Work task:
Copy only what lies from the line containing "red diamond: (497, 190)" through the line containing "blue ellipse: (212, 435)" in the entries below, keeping both end lines exact and dropping every picture.

Recorded information:
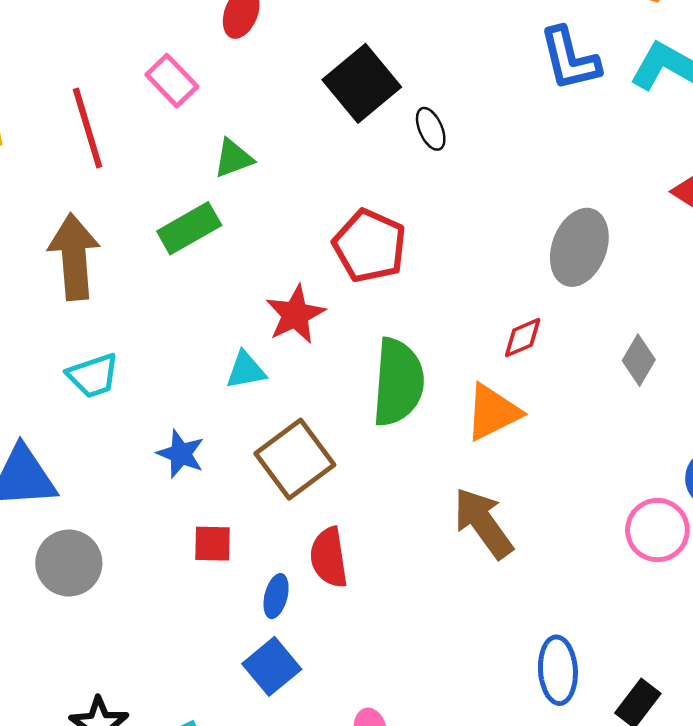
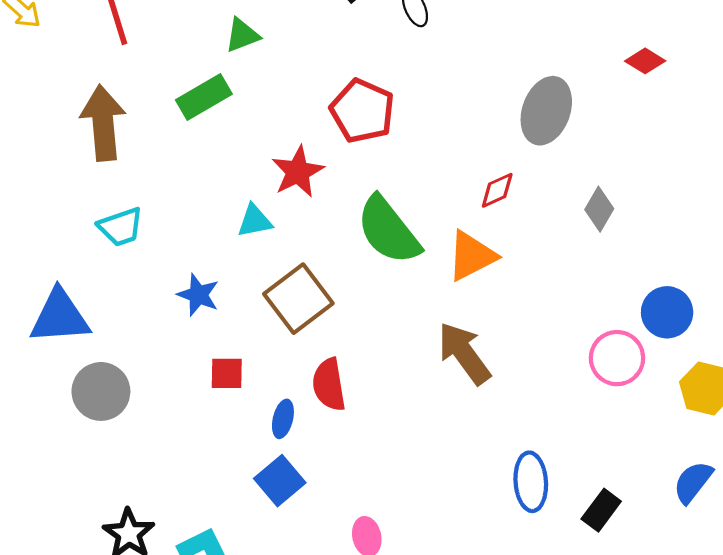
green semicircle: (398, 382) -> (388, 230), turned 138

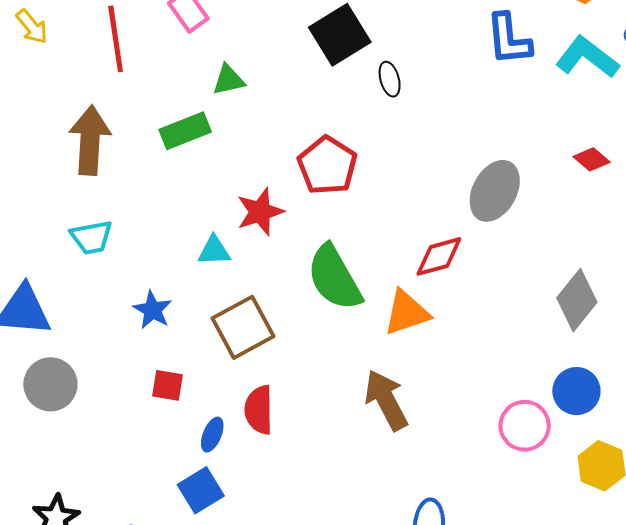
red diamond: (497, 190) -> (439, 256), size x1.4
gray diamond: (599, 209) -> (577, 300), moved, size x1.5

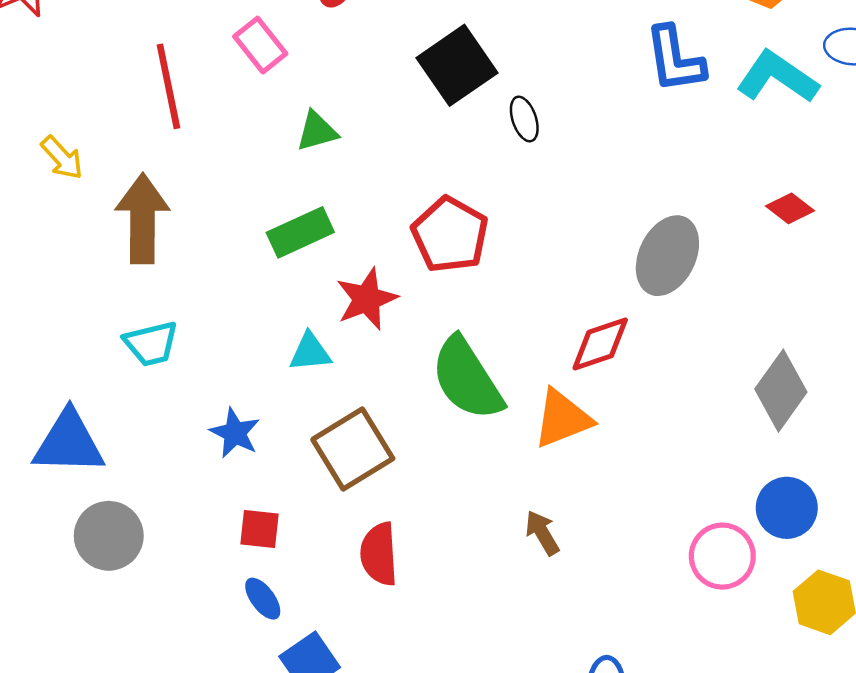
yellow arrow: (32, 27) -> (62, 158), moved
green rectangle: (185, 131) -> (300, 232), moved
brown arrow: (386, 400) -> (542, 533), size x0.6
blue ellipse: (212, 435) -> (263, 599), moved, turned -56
==
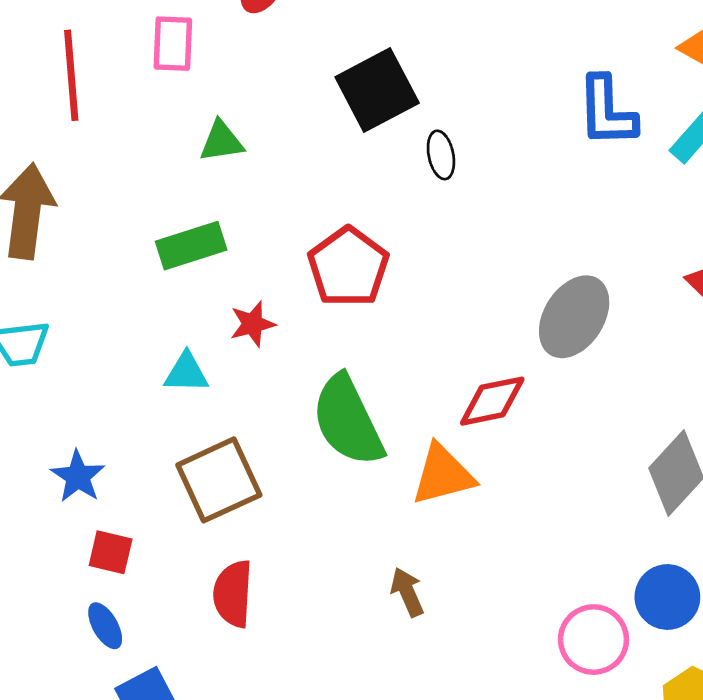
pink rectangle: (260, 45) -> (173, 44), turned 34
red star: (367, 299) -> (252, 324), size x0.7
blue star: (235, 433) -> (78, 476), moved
--
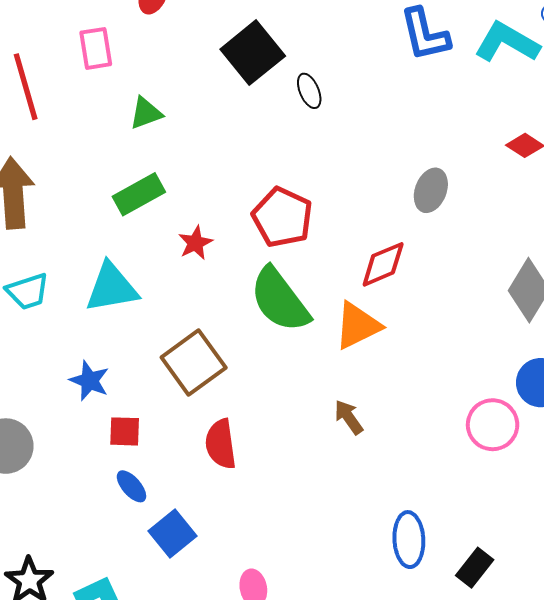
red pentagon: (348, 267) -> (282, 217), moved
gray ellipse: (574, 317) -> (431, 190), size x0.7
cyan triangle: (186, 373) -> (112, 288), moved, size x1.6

Result below:
red diamond: (497, 190) -> (439, 256), size x1.4
gray diamond: (599, 209) -> (577, 300), moved, size x1.5

yellow arrow: (32, 27) -> (62, 158), moved
green rectangle: (185, 131) -> (300, 232), moved
brown arrow: (386, 400) -> (542, 533), size x0.6
blue ellipse: (212, 435) -> (263, 599), moved, turned -56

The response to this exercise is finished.